- [WHAT THE TASK REQUIRES]
Print out the entries from the line containing "blue line: (180, 213) -> (163, 278), moved" through the last line, exactly, and print nothing else. Pictures are not copied.

--- --- ---

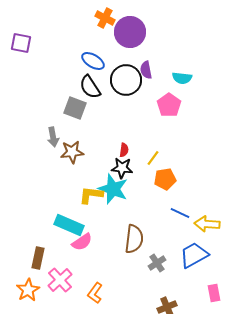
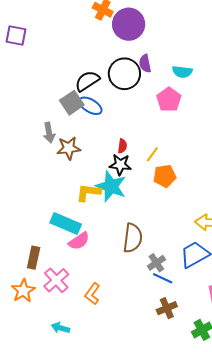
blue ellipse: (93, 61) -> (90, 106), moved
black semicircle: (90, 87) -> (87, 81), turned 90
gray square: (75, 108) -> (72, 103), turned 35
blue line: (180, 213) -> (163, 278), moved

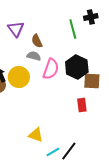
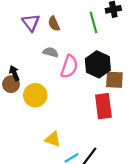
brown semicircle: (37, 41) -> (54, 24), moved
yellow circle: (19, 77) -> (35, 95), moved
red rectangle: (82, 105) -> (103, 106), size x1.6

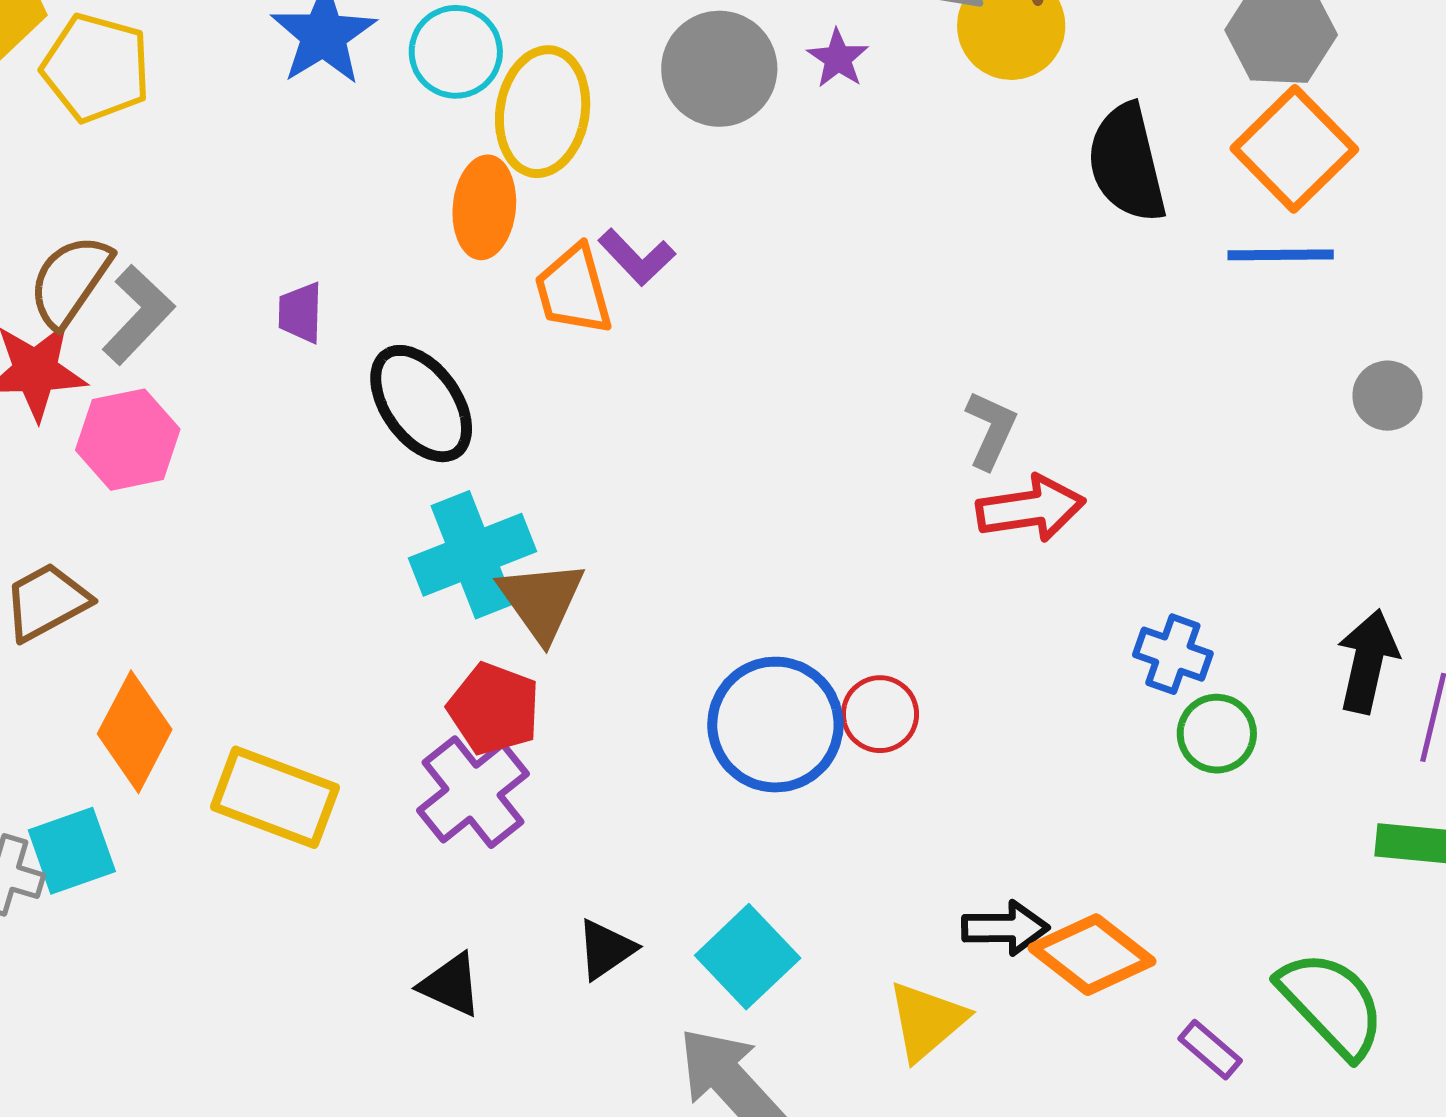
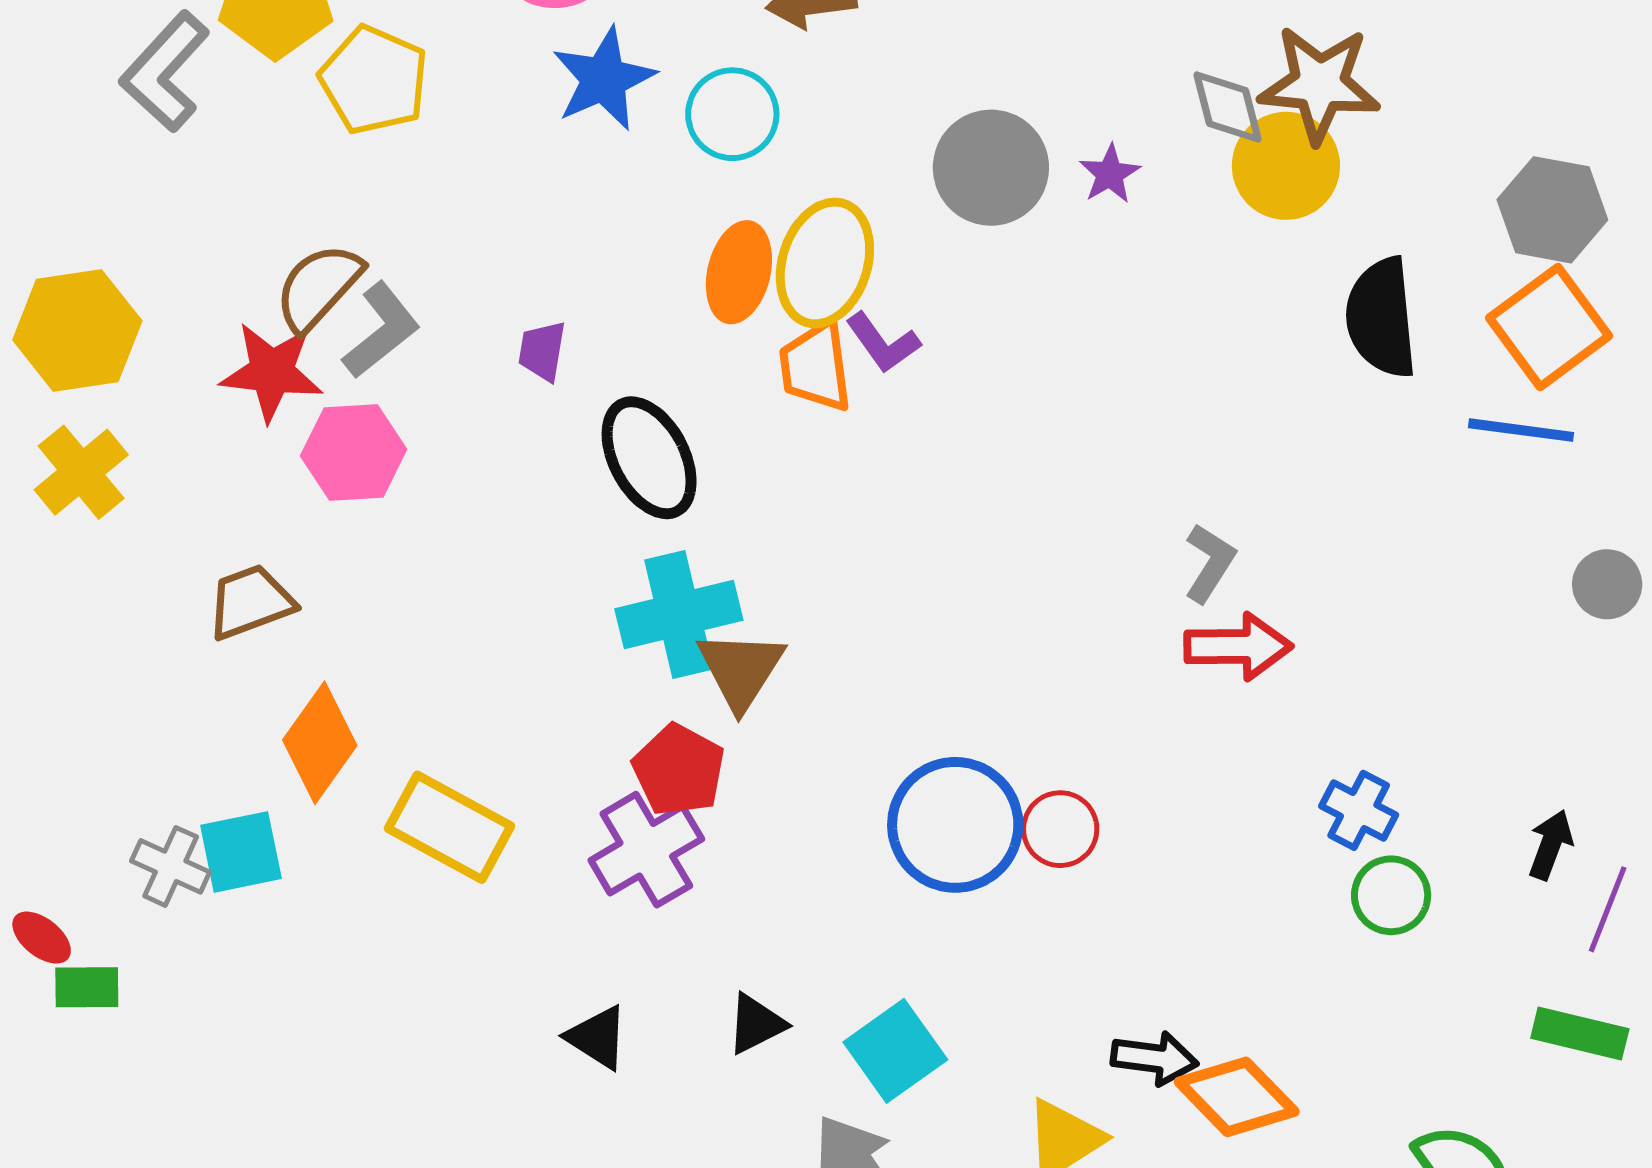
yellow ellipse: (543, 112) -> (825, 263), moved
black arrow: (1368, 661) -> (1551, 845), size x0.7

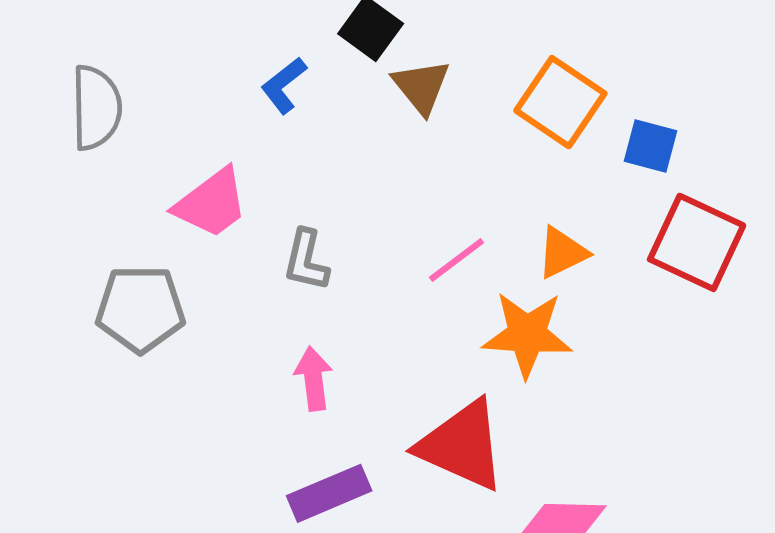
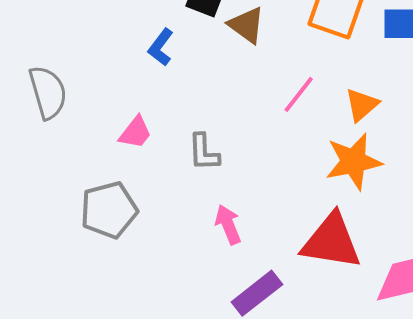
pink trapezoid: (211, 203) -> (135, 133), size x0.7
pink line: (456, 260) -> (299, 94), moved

--- --- ---

- [PROBLEM SOLUTION]
blue line: (180, 213) -> (163, 278), moved

brown semicircle: (37, 41) -> (54, 24), moved
yellow circle: (19, 77) -> (35, 95), moved
red rectangle: (82, 105) -> (103, 106), size x1.6

yellow ellipse: (543, 112) -> (825, 263), moved
black arrow: (1368, 661) -> (1551, 845), size x0.7

pink trapezoid: (211, 203) -> (135, 133), size x0.7
pink line: (456, 260) -> (299, 94), moved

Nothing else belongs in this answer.